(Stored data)
══════════

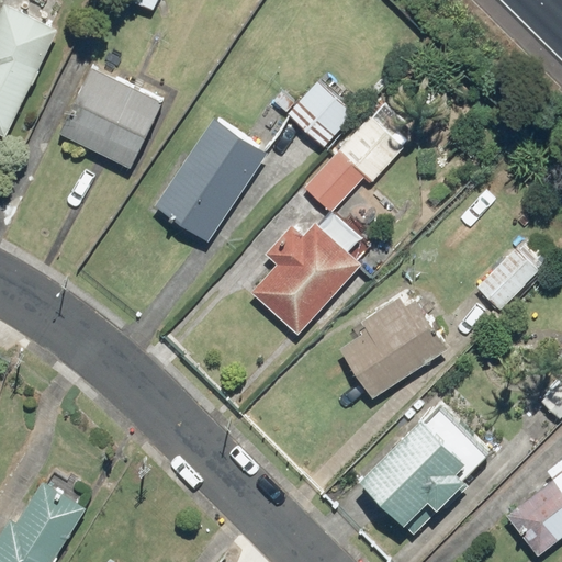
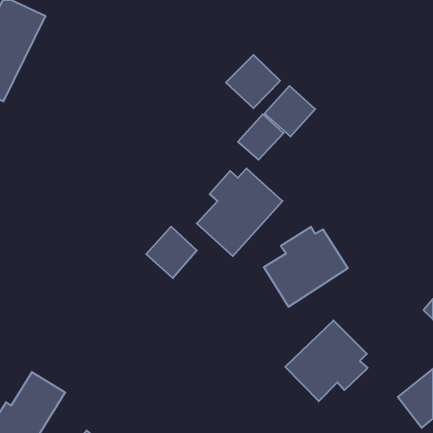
building: [59,67,164,167] -> none
building: [154,121,266,244] -> none
building: [476,250,537,311] -> none
building: none -> [146,227,197,278]

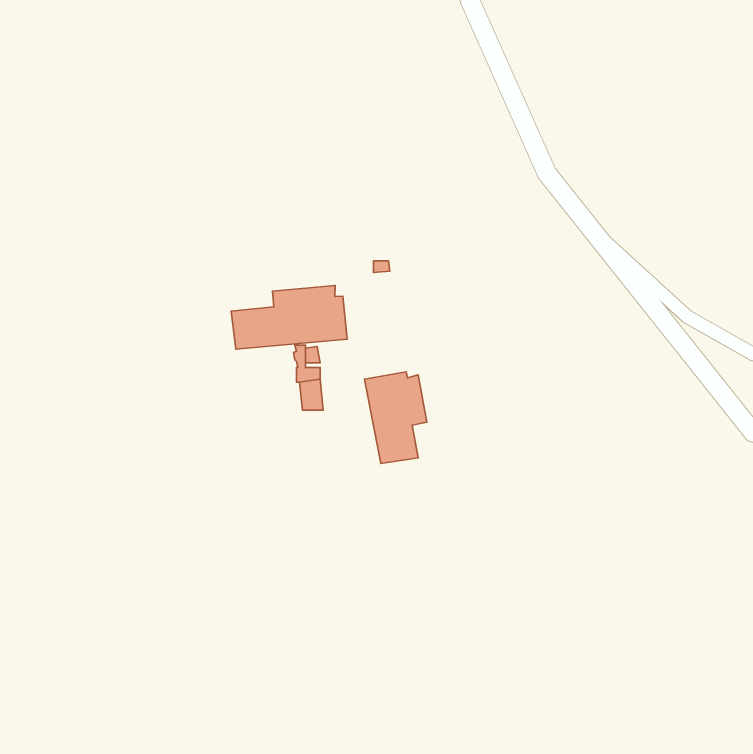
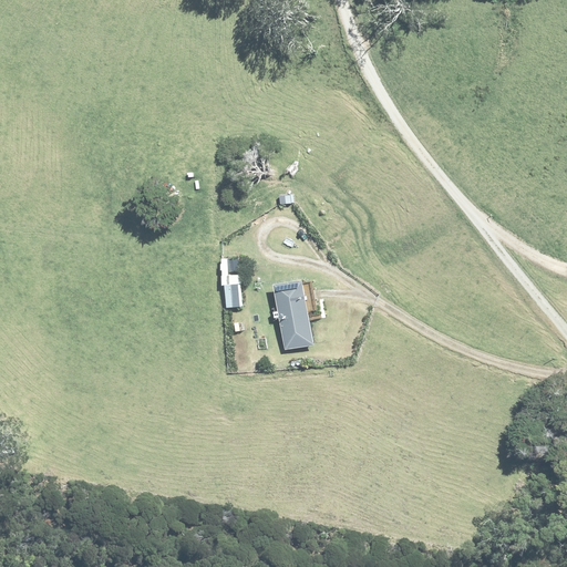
building: [231,285,347,349] -> none

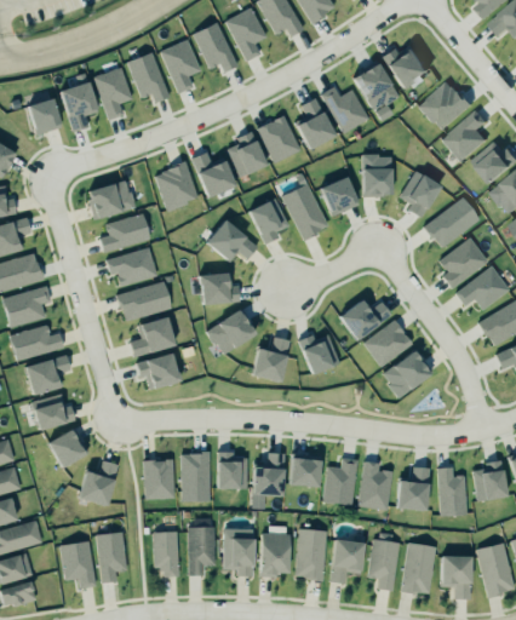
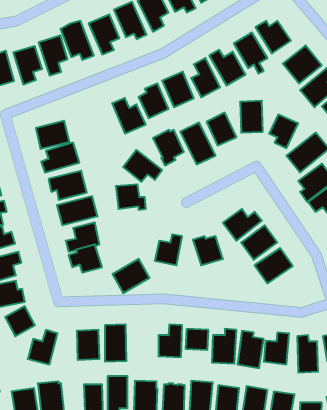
building: [155,163,199,211] -> none
building: [207,310,257,356] -> [112,259,150,293]
building: [218,452,248,489] -> none

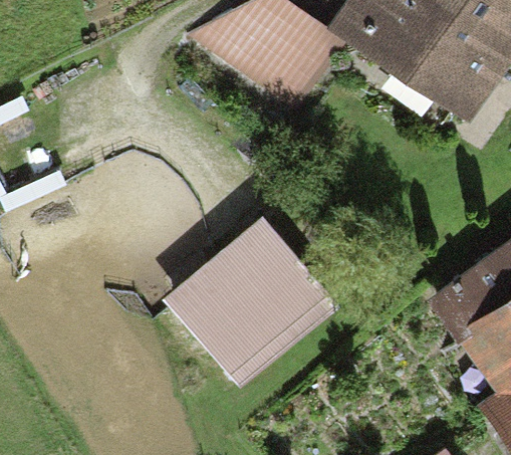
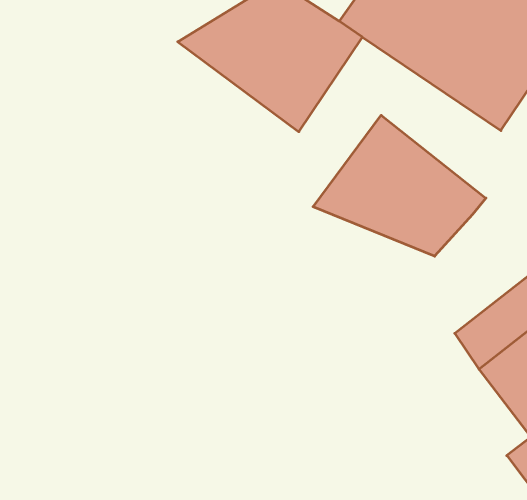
building: none -> [313,115,486,256]
building: [165,212,340,386] -> none

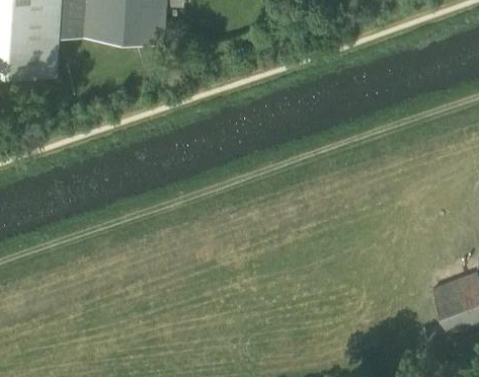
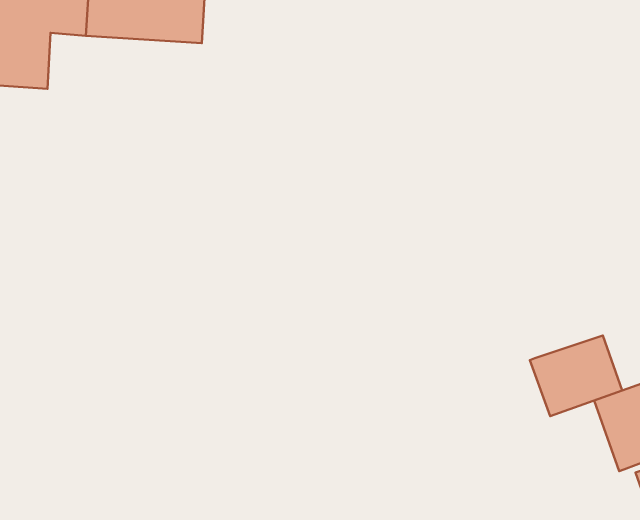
building: none -> [530,335,622,416]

══════════

**ASSIGNMENT**
Please write every line above out exactly as given, except for any pictures.

**RESPONSE FOR THIS EXERCISE**
building: [59,67,164,167] -> none
building: [154,121,266,244] -> none
building: [476,250,537,311] -> none
building: none -> [146,227,197,278]

building: [231,285,347,349] -> none

building: [155,163,199,211] -> none
building: [207,310,257,356] -> [112,259,150,293]
building: [218,452,248,489] -> none

building: none -> [313,115,486,256]
building: [165,212,340,386] -> none

building: none -> [530,335,622,416]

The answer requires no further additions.